• _Task statement_: Reproduce each entry exactly as it reads. Leave the images out.

• _Material shown_:
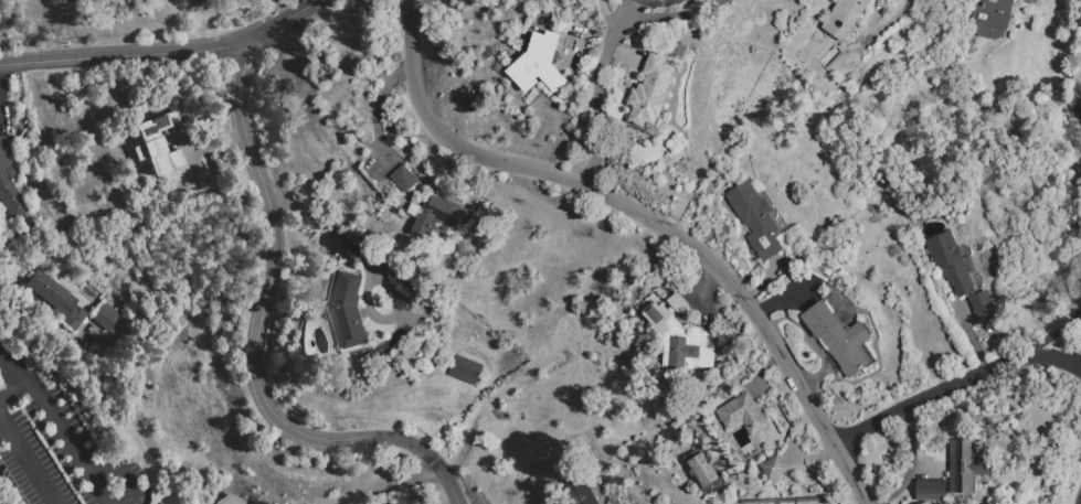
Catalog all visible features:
road: (672, 14)
road: (607, 18)
building: (844, 18)
road: (894, 18)
building: (991, 18)
road: (162, 52)
building: (538, 65)
building: (652, 94)
road: (594, 103)
road: (376, 109)
building: (155, 145)
building: (9, 180)
building: (403, 180)
building: (437, 216)
building: (758, 219)
road: (647, 221)
road: (366, 269)
building: (959, 271)
building: (54, 297)
building: (349, 312)
building: (104, 314)
road: (1055, 335)
road: (258, 337)
building: (839, 338)
building: (680, 341)
road: (5, 360)
building: (465, 370)
road: (21, 374)
road: (954, 384)
road: (15, 392)
building: (742, 415)
road: (60, 430)
parking lot: (61, 459)
road: (27, 460)
building: (965, 467)
building: (773, 468)
building: (704, 469)
road: (118, 473)
road: (390, 489)
road: (98, 490)
building: (930, 491)
building: (577, 492)
road: (3, 498)
building: (229, 500)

• _Exercise solution_:
Catalog all visible features:
road: (672, 14)
road: (607, 18)
building: (844, 18)
road: (894, 18)
building: (991, 18)
road: (162, 52)
building: (538, 65)
building: (652, 94)
road: (594, 103)
road: (376, 109)
building: (155, 145)
building: (9, 180)
building: (403, 180)
building: (437, 216)
building: (758, 219)
road: (647, 221)
road: (366, 269)
building: (959, 271)
building: (54, 297)
building: (349, 312)
building: (104, 314)
road: (1055, 335)
road: (258, 337)
building: (839, 338)
building: (680, 341)
road: (5, 360)
building: (465, 370)
road: (21, 374)
road: (954, 384)
road: (15, 392)
building: (742, 415)
road: (60, 430)
parking lot: (61, 459)
road: (27, 460)
building: (965, 467)
building: (773, 468)
building: (704, 469)
road: (118, 473)
road: (390, 489)
road: (98, 490)
building: (930, 491)
building: (577, 492)
road: (3, 498)
building: (229, 500)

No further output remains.